» Object change descriptions:

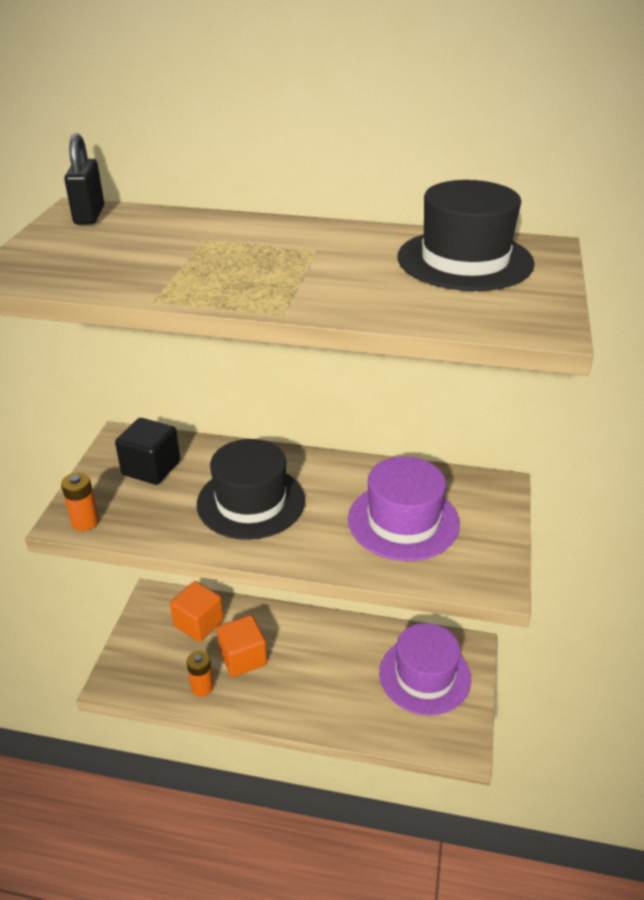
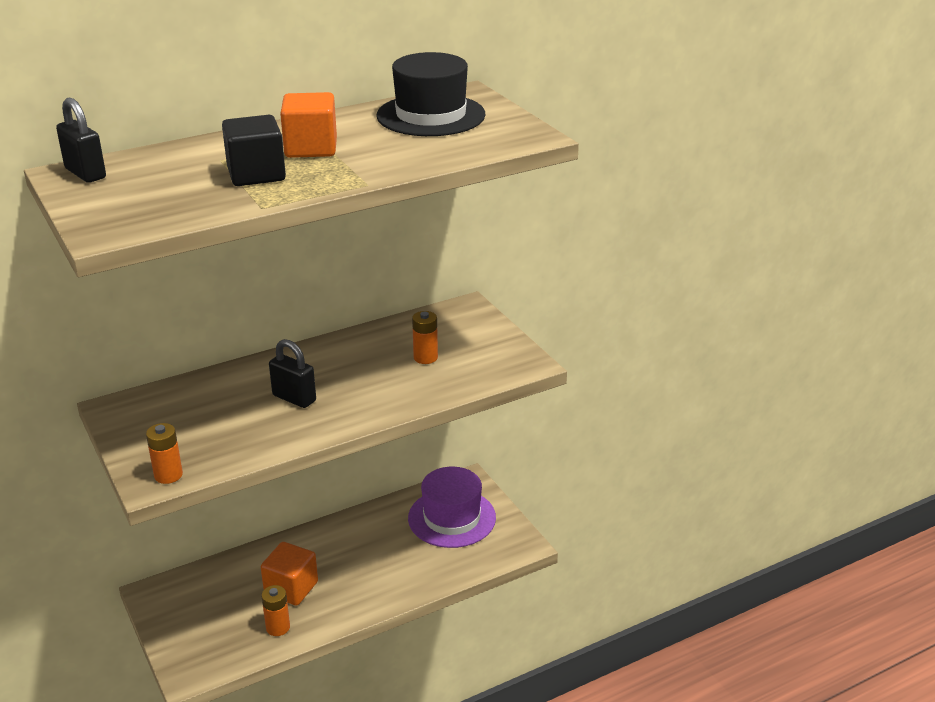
camera: 40 degrees left, 5 degrees down
(151, 468) = (174, 415): black cube -> black cube (256, 174)
(199, 623) = (221, 587): orange cube -> orange cube (311, 148)
(251, 502) = (294, 398): black hat -> black padlock
(403, 521) = (425, 357): purple hat -> orange battery

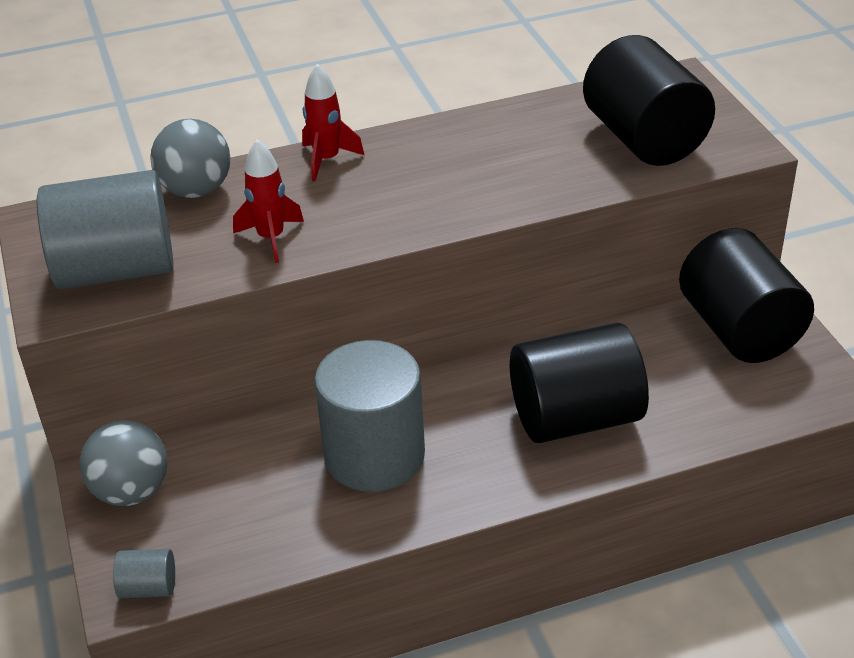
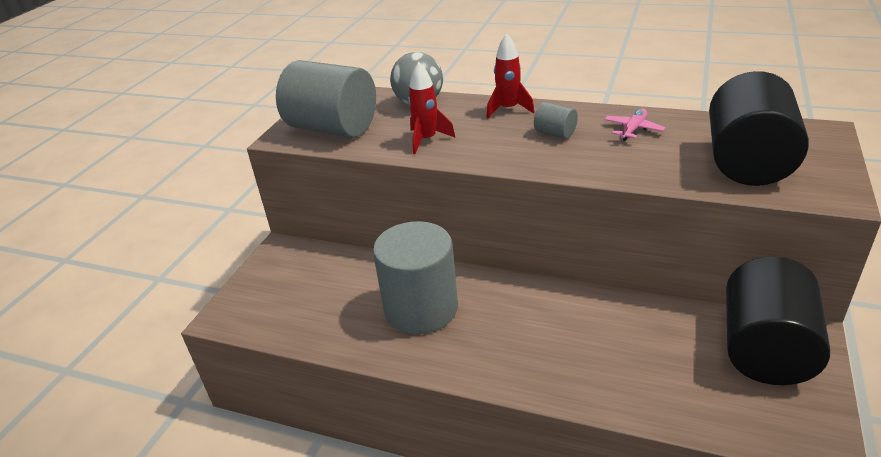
camera: 40 degrees right, 5 degrees down
(131, 491) = (284, 264): grey ball -> none
(148, 588) = (236, 319): grey cylinder -> grey cylinder (555, 133)
(498, 138) = (633, 129): none -> pink plane
(575, 417) = (571, 350): black cylinder -> none

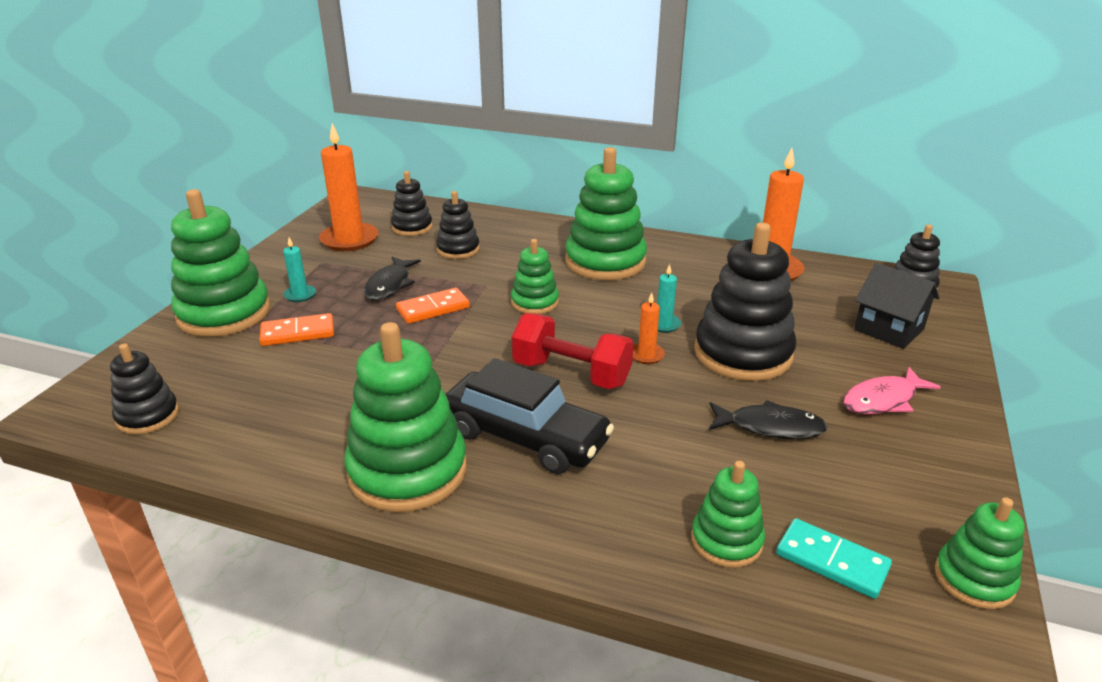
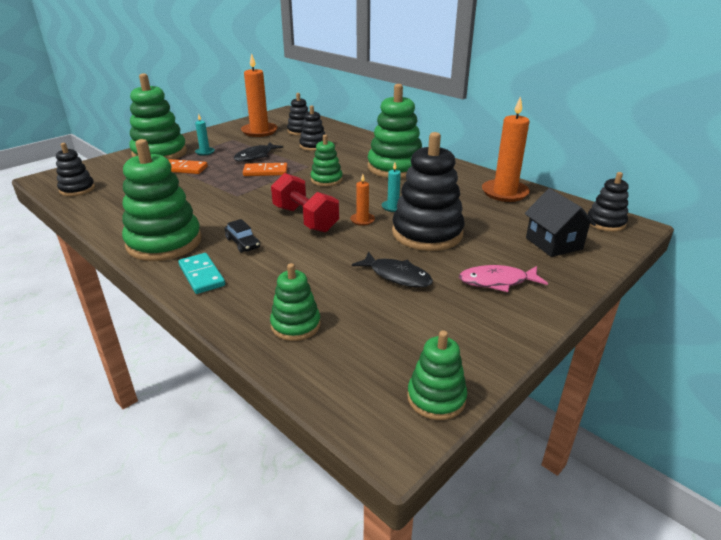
camera: 25 degrees right, 0 degrees up
(525, 437) = (242, 243): black car -> black car, size x0.45
(832, 561) = (349, 356): turquoise domino -> turquoise domino (202, 275)

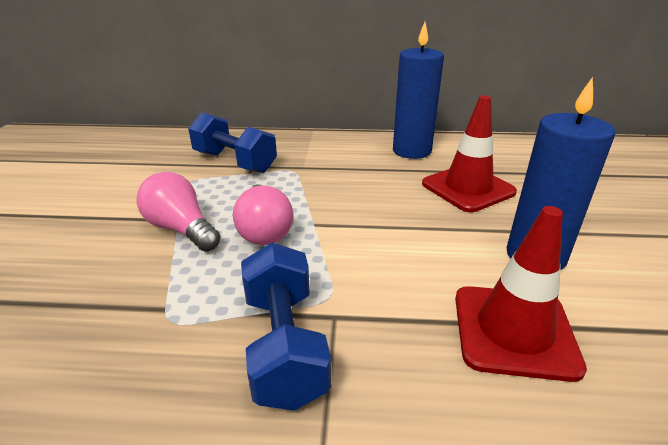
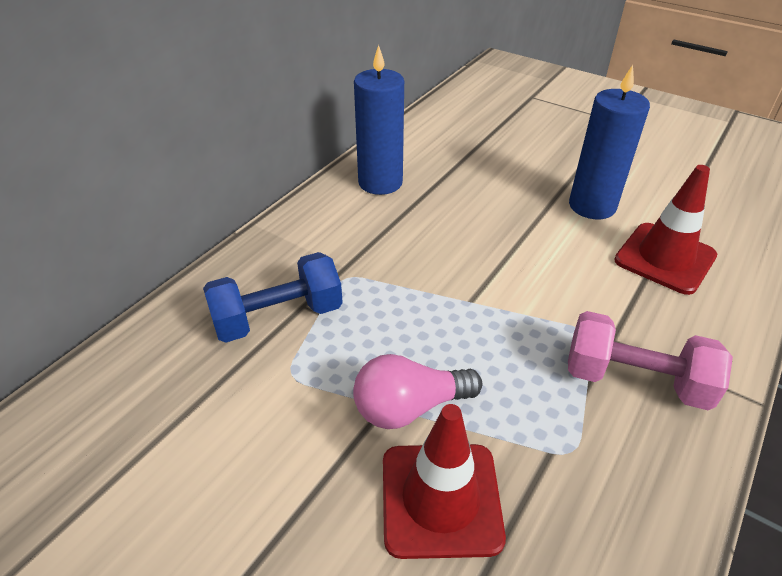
camera: 60 degrees left, 10 degrees up
(264, 230) = (457, 340): pink light bulb -> none
(284, 345) = (635, 380): blue dumbbell -> pink dumbbell
(468, 188) = (477, 187): red traffic cone -> red traffic cone (440, 499)

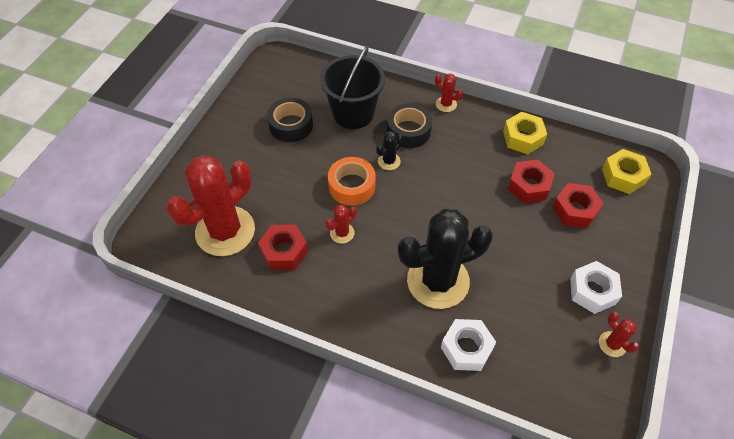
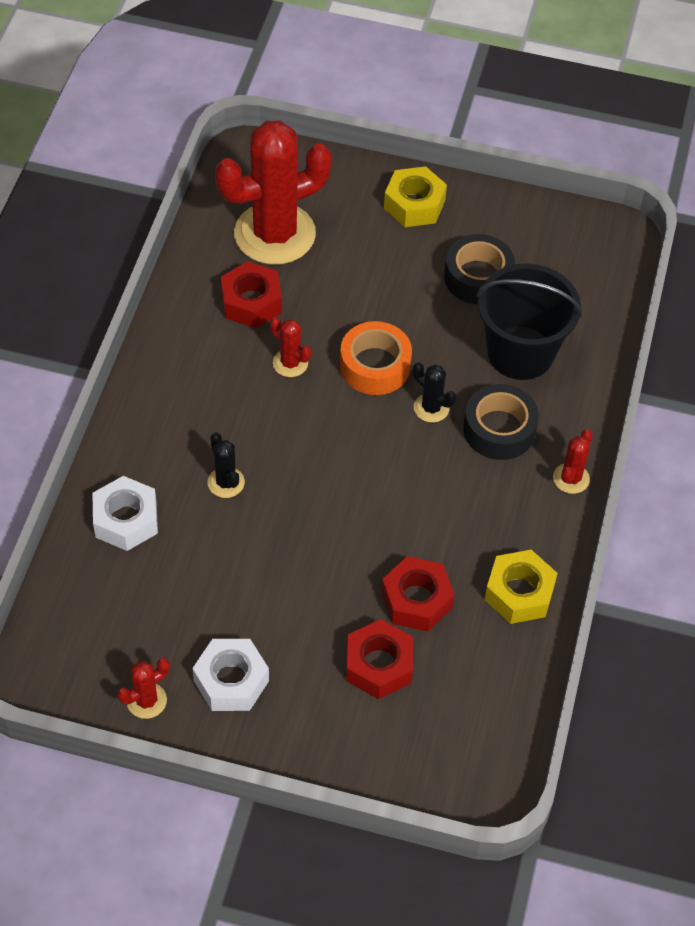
camera: 80 degrees right, 0 degrees up
(225, 231) = (274, 234): red cactus -> red cactus turned 60 degrees counterclockwise
(438, 281) = (226, 482): black cactus -> black cactus, size x0.41
(623, 176) = (463, 744): yellow nut -> yellow nut (414, 204)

» Problem description:
Each line above should be written out again unchanged; no images are to be carried over.

» The completed task:
camera: 40 degrees left, 5 degrees down
(151, 468) = (174, 415): black cube -> black cube (256, 174)
(199, 623) = (221, 587): orange cube -> orange cube (311, 148)
(251, 502) = (294, 398): black hat -> black padlock
(403, 521) = (425, 357): purple hat -> orange battery

camera: 40 degrees right, 5 degrees down
(131, 491) = (284, 264): grey ball -> none
(148, 588) = (236, 319): grey cylinder -> grey cylinder (555, 133)
(498, 138) = (633, 129): none -> pink plane
(575, 417) = (571, 350): black cylinder -> none

camera: 25 degrees right, 0 degrees up
(525, 437) = (242, 243): black car -> black car, size x0.45
(832, 561) = (349, 356): turquoise domino -> turquoise domino (202, 275)

camera: 60 degrees left, 10 degrees up
(264, 230) = (457, 340): pink light bulb -> none
(284, 345) = (635, 380): blue dumbbell -> pink dumbbell
(468, 188) = (477, 187): red traffic cone -> red traffic cone (440, 499)

camera: 80 degrees right, 0 degrees up
(225, 231) = (274, 234): red cactus -> red cactus turned 60 degrees counterclockwise
(438, 281) = (226, 482): black cactus -> black cactus, size x0.41
(623, 176) = (463, 744): yellow nut -> yellow nut (414, 204)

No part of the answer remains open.